> [TASK STATEMENT] Verbatim copy, pictures excluded: every line from the one with "none -> cyan cone I12 level 2" through the final line of the data below, and no other line.

Data records
*** Begin section ***

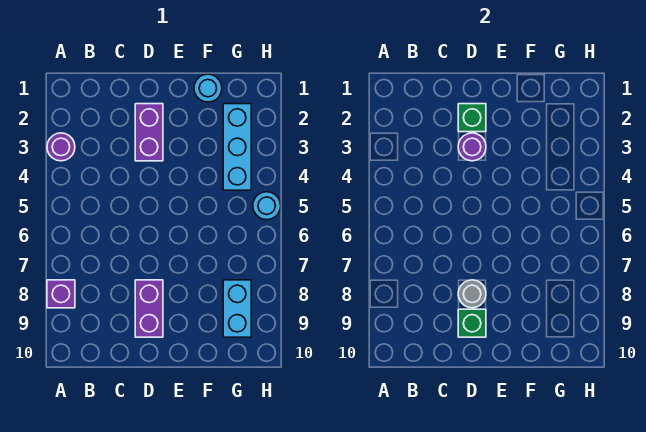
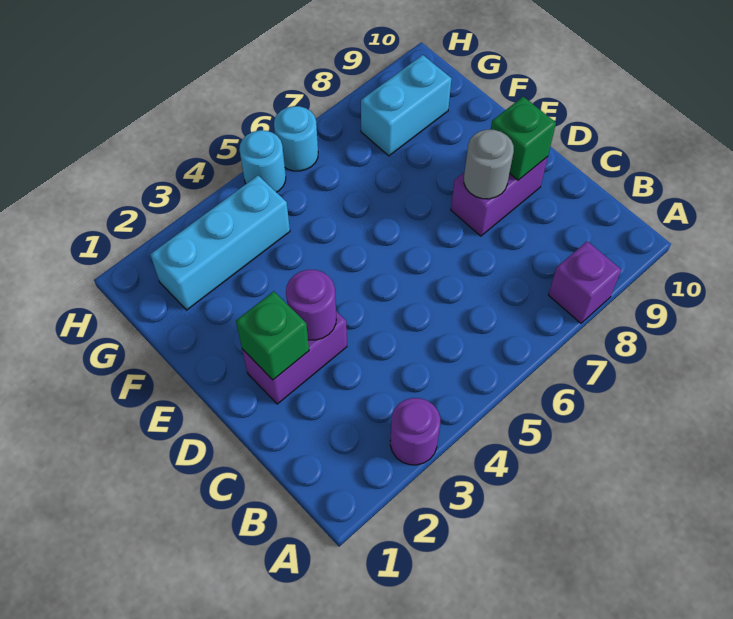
cyan round brick F1 level 1 -> cyan round brick H6 level 1

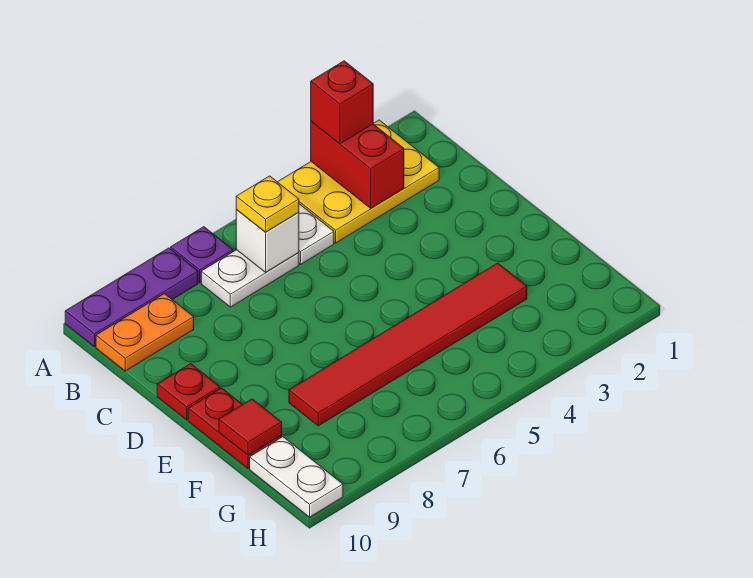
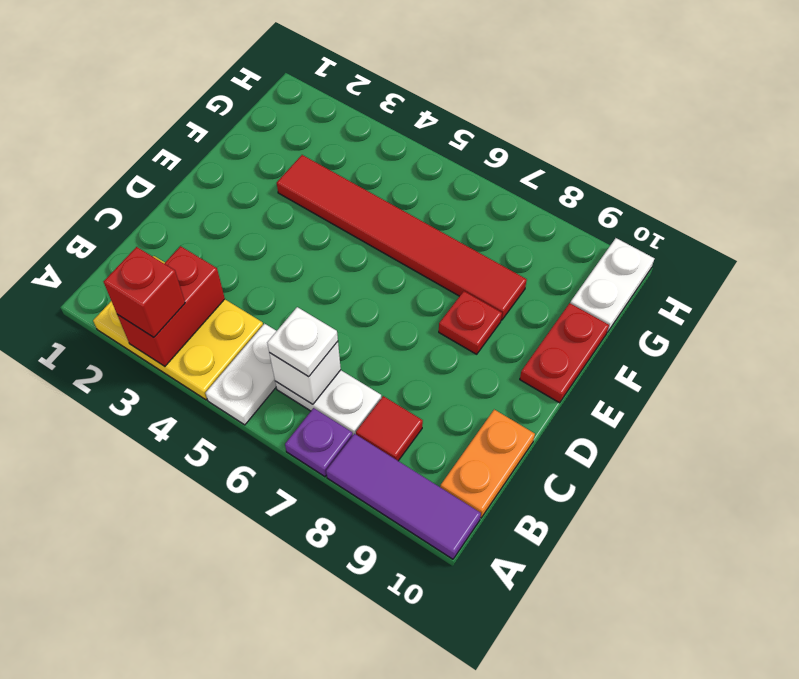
purple plate A8:A10 level 1 -> purple tile A8:A10 level 1
yellow plate B6 level 3 -> white plate B6 level 3
orange plate B9:B10 level 1 -> orange plate B10:C10 level 1
red plate D10 level 1 -> red plate E8 level 1
red tile F10 level 2 -> red tile B8 level 1

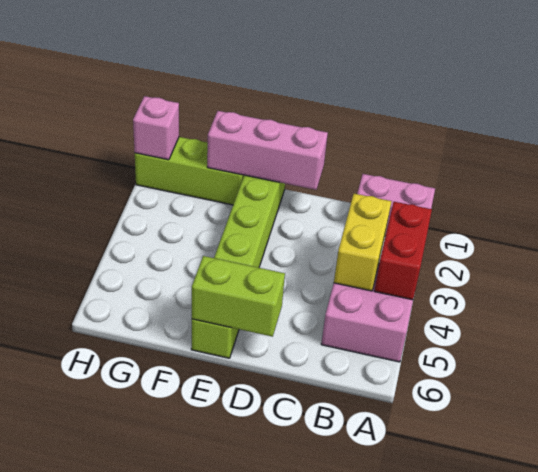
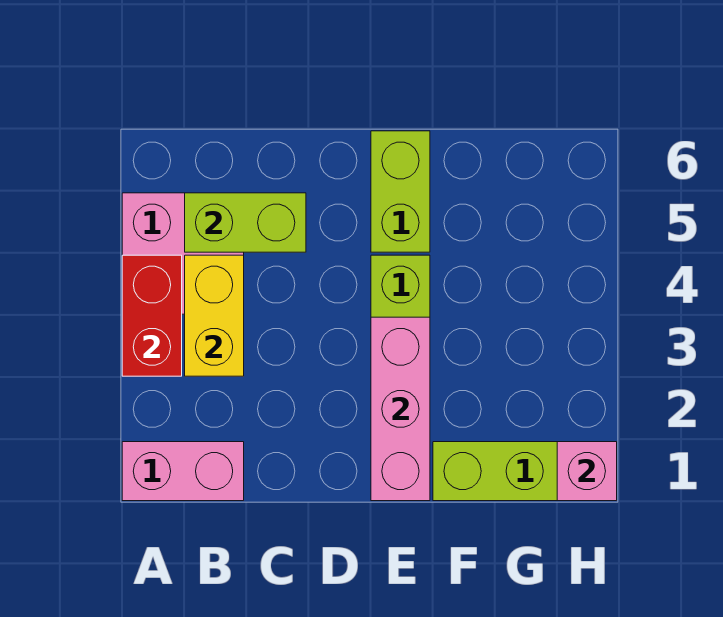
pink brick D1:F1 level 2 -> pink brick E1:E3 level 2
lime brick D6:E6 level 2 -> lime brick B5:C5 level 2

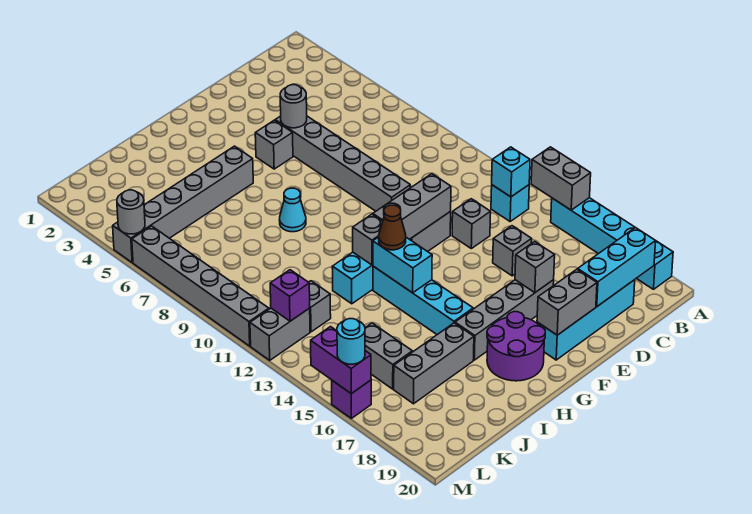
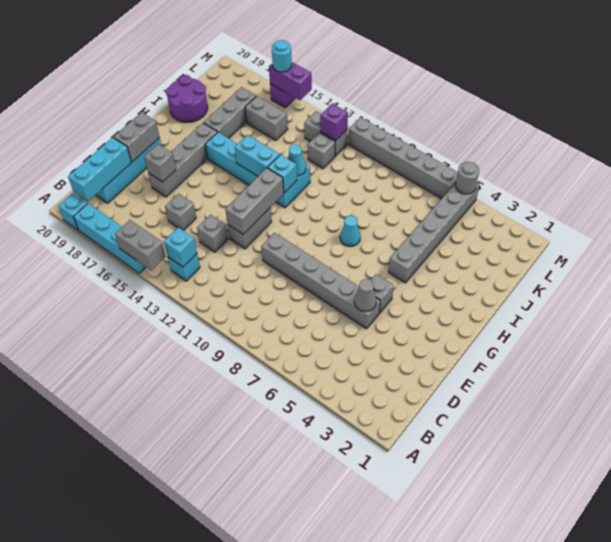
grey round brick E5 level 2 -> grey cone E5 level 2
purple round brick G18:H19 level 1 -> purple round brick I19:J20 level 1
grey brick H12 level 2 -> cyan brick H12 level 2
brown cone H13 level 3 -> none
none -> cyan cone I12 level 2
grey brick L12:M12 level 1 -> grey brick L12:L13 level 1

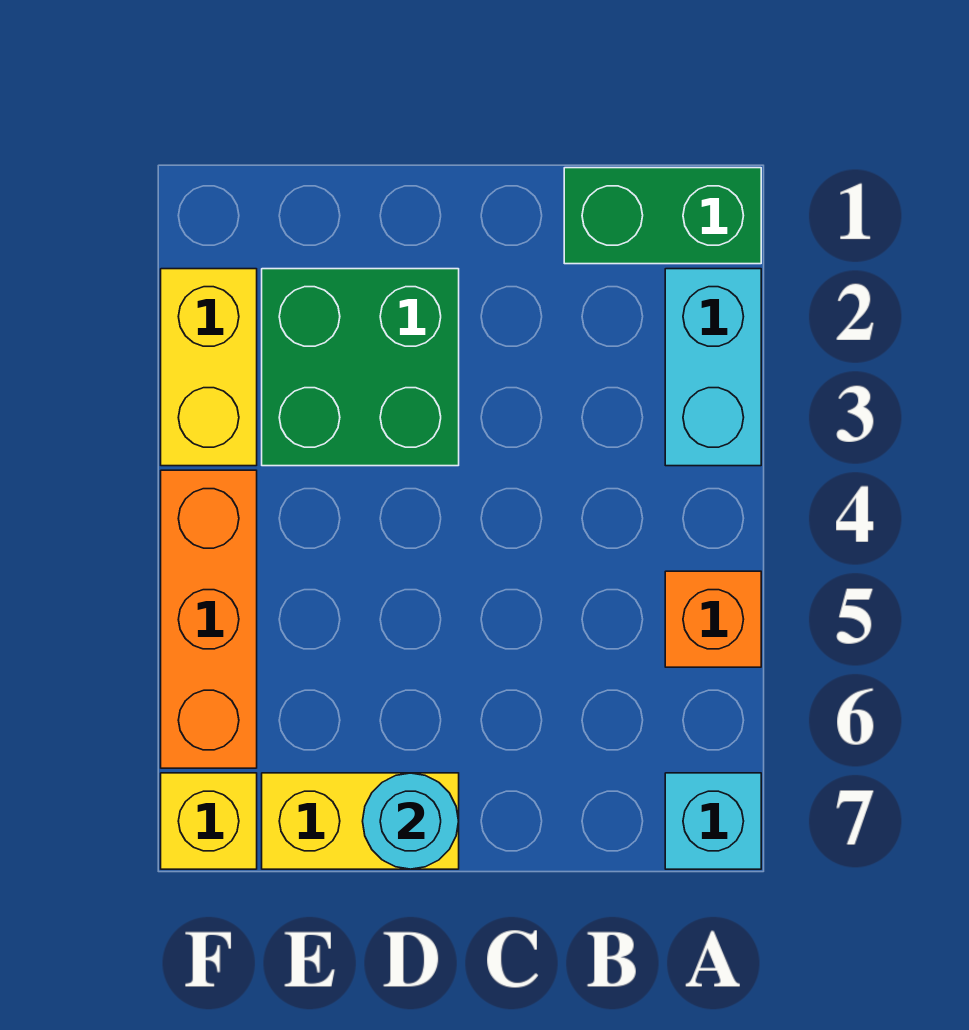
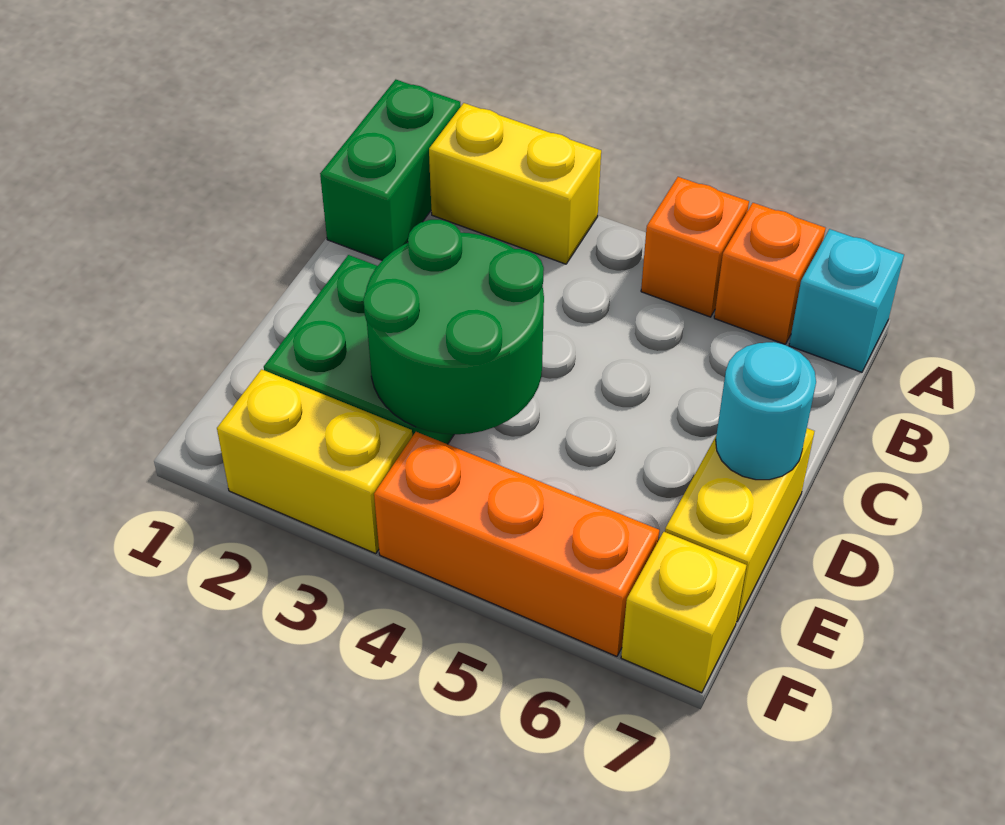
cyan brick A2:A3 level 1 -> yellow brick A2:A3 level 1
none -> orange brick A6 level 1
none -> green round brick D3:E4 level 2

*** End section ***

> [TASK SOLUTION]
none -> cyan cone I12 level 2
grey brick L12:M12 level 1 -> grey brick L12:L13 level 1

cyan brick A2:A3 level 1 -> yellow brick A2:A3 level 1
none -> orange brick A6 level 1
none -> green round brick D3:E4 level 2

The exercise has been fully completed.